→ **Structured diff data**:
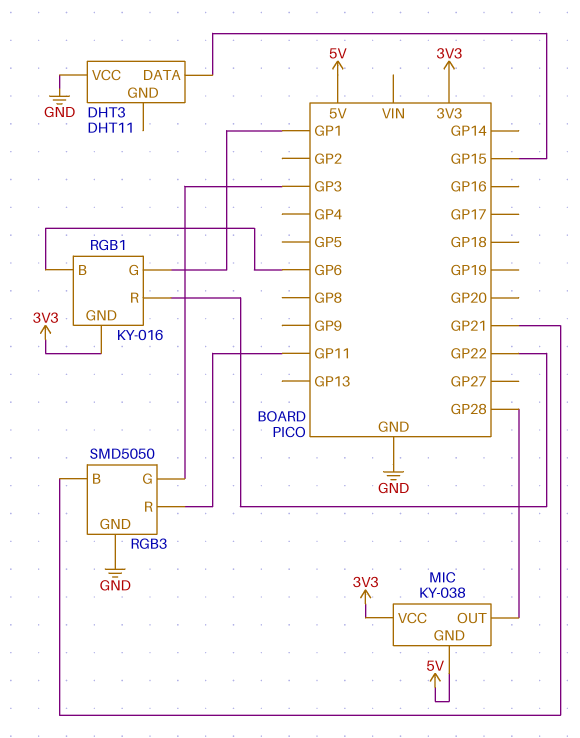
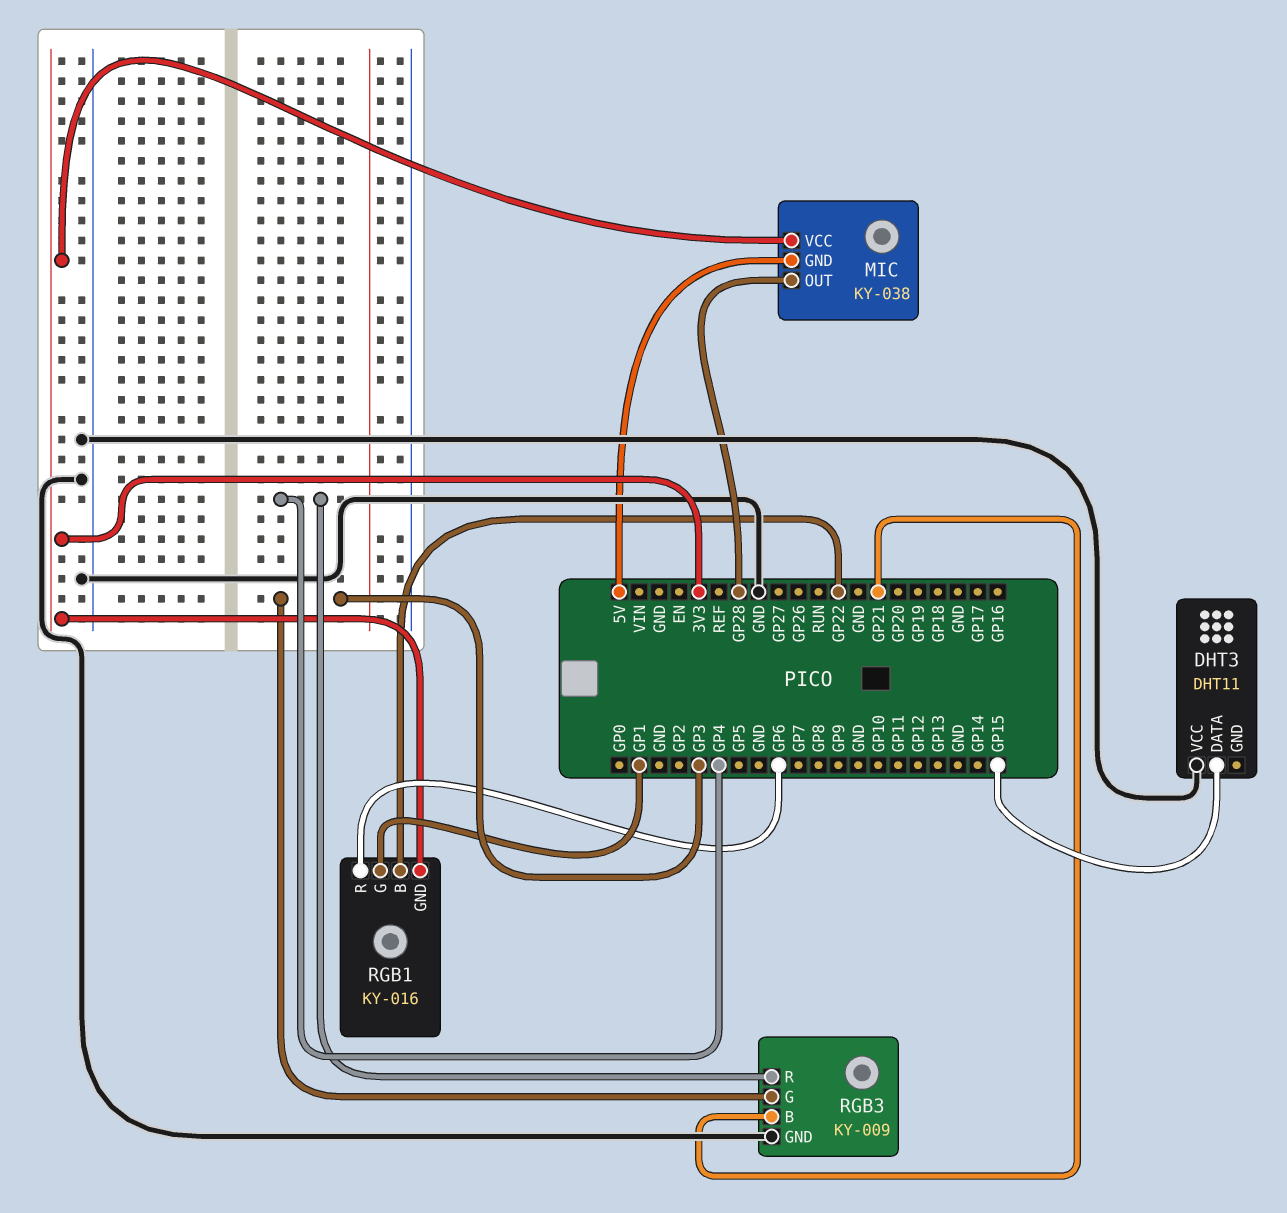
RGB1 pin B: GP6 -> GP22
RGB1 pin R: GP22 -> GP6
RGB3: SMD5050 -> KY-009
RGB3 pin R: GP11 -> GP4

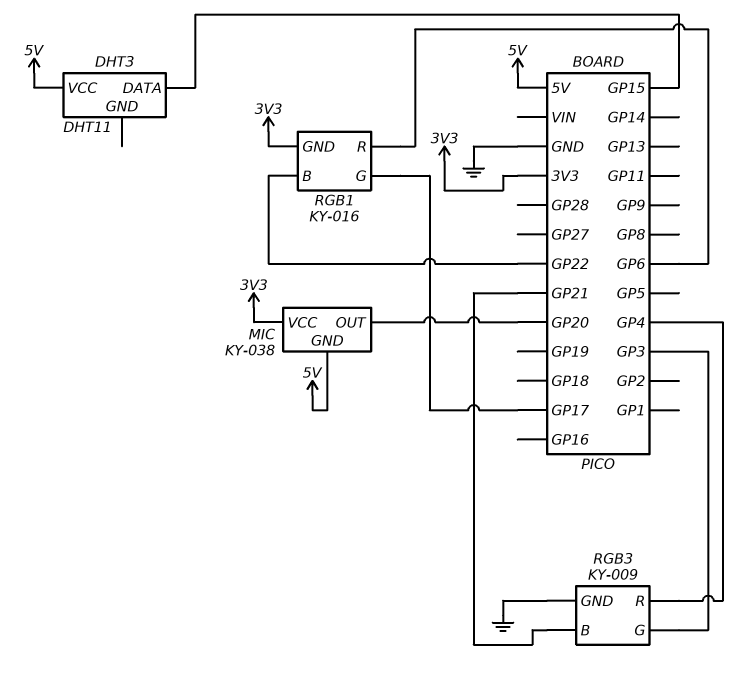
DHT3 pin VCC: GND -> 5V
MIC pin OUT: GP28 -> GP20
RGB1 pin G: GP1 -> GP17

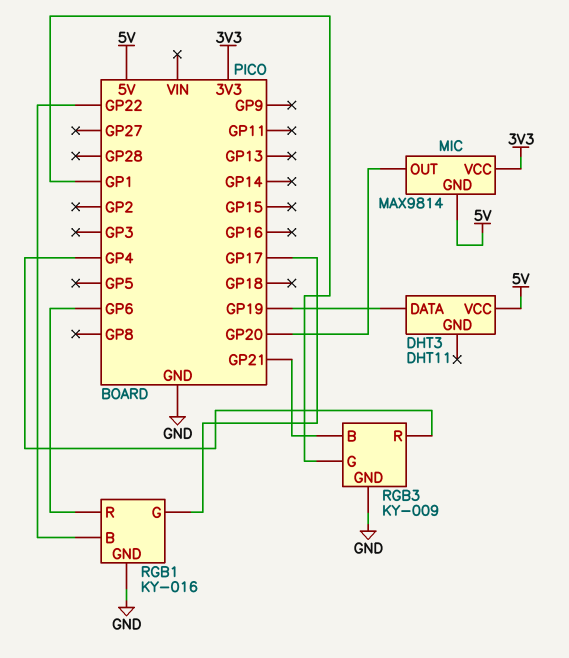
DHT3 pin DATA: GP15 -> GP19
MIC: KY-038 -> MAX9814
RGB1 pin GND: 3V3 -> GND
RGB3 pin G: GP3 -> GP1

→ **WHAT NEEDS TO BE DONE**:
Within the entries above, the lines from the one with "RGB3: SMD5050 -> KY-009" through the final line are to be printed exactly, with the pictures removed.

→ **SOLUTION TO THE EXERCISE**:
RGB3: SMD5050 -> KY-009
RGB3 pin R: GP11 -> GP4

DHT3 pin VCC: GND -> 5V
MIC pin OUT: GP28 -> GP20
RGB1 pin G: GP1 -> GP17

DHT3 pin DATA: GP15 -> GP19
MIC: KY-038 -> MAX9814
RGB1 pin GND: 3V3 -> GND
RGB3 pin G: GP3 -> GP1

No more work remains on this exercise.